(Stored data entries)

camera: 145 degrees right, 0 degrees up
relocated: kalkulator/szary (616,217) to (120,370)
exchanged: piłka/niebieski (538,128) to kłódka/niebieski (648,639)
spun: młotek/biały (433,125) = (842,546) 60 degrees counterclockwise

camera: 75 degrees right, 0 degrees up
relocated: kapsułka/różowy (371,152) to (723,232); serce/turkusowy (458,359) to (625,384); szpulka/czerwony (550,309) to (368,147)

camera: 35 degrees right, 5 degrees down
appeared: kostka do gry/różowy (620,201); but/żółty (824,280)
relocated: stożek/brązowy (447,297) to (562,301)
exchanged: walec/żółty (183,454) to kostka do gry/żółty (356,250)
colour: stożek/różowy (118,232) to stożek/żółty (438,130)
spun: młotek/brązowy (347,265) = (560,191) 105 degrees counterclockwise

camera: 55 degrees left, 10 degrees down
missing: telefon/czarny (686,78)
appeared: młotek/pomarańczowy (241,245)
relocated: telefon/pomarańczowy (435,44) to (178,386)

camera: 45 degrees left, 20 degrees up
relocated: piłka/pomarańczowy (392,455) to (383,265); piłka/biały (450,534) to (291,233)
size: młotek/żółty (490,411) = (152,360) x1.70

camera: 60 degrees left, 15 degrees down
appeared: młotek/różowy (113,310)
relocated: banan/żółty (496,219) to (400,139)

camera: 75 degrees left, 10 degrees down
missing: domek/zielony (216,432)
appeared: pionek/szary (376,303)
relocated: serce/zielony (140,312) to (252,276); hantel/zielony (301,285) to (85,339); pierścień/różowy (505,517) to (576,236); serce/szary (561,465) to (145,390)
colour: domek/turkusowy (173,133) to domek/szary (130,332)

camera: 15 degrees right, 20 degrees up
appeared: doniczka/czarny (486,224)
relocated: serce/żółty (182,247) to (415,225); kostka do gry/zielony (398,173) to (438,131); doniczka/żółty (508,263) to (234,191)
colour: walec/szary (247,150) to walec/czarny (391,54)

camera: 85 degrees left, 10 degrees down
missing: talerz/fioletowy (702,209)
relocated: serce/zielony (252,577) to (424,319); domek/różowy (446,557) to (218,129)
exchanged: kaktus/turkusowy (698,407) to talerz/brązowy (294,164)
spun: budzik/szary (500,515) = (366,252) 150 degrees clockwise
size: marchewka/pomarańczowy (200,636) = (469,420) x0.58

§ PROBLEM TO SOLVE
Your answer must be the complete data, repeated word for word.

§ PROBLEM SOLUTION
camera: 145 degrees right, 0 degrees up
relocated: kalkulator/szary (616,217) to (120,370)
exchanged: piłka/niebieski (538,128) to kłódka/niebieski (648,639)
spun: młotek/biały (433,125) = (842,546) 60 degrees counterclockwise

camera: 75 degrees right, 0 degrees up
relocated: kapsułka/różowy (371,152) to (723,232); serce/turkusowy (458,359) to (625,384); szpulka/czerwony (550,309) to (368,147)

camera: 35 degrees right, 5 degrees down
appeared: kostka do gry/różowy (620,201); but/żółty (824,280)
relocated: stożek/brązowy (447,297) to (562,301)
exchanged: walec/żółty (183,454) to kostka do gry/żółty (356,250)
colour: stożek/różowy (118,232) to stożek/żółty (438,130)
spun: młotek/brązowy (347,265) = (560,191) 105 degrees counterclockwise

camera: 55 degrees left, 10 degrees down
missing: telefon/czarny (686,78)
appeared: młotek/pomarańczowy (241,245)
relocated: telefon/pomarańczowy (435,44) to (178,386)

camera: 45 degrees left, 20 degrees up
relocated: piłka/pomarańczowy (392,455) to (383,265); piłka/biały (450,534) to (291,233)
size: młotek/żółty (490,411) = (152,360) x1.70

camera: 60 degrees left, 15 degrees down
appeared: młotek/różowy (113,310)
relocated: banan/żółty (496,219) to (400,139)

camera: 75 degrees left, 10 degrees down
missing: domek/zielony (216,432)
appeared: pionek/szary (376,303)
relocated: serce/zielony (140,312) to (252,276); hantel/zielony (301,285) to (85,339); pierścień/różowy (505,517) to (576,236); serce/szary (561,465) to (145,390)
colour: domek/turkusowy (173,133) to domek/szary (130,332)

camera: 15 degrees right, 20 degrees up
appeared: doniczka/czarny (486,224)
relocated: serce/żółty (182,247) to (415,225); kostka do gry/zielony (398,173) to (438,131); doniczka/żółty (508,263) to (234,191)
colour: walec/szary (247,150) to walec/czarny (391,54)

camera: 85 degrees left, 10 degrees down
missing: talerz/fioletowy (702,209)
relocated: serce/zielony (252,577) to (424,319); domek/różowy (446,557) to (218,129)
exchanged: kaktus/turkusowy (698,407) to talerz/brązowy (294,164)
spun: budzik/szary (500,515) = (366,252) 150 degrees clockwise
size: marchewka/pomarańczowy (200,636) = (469,420) x0.58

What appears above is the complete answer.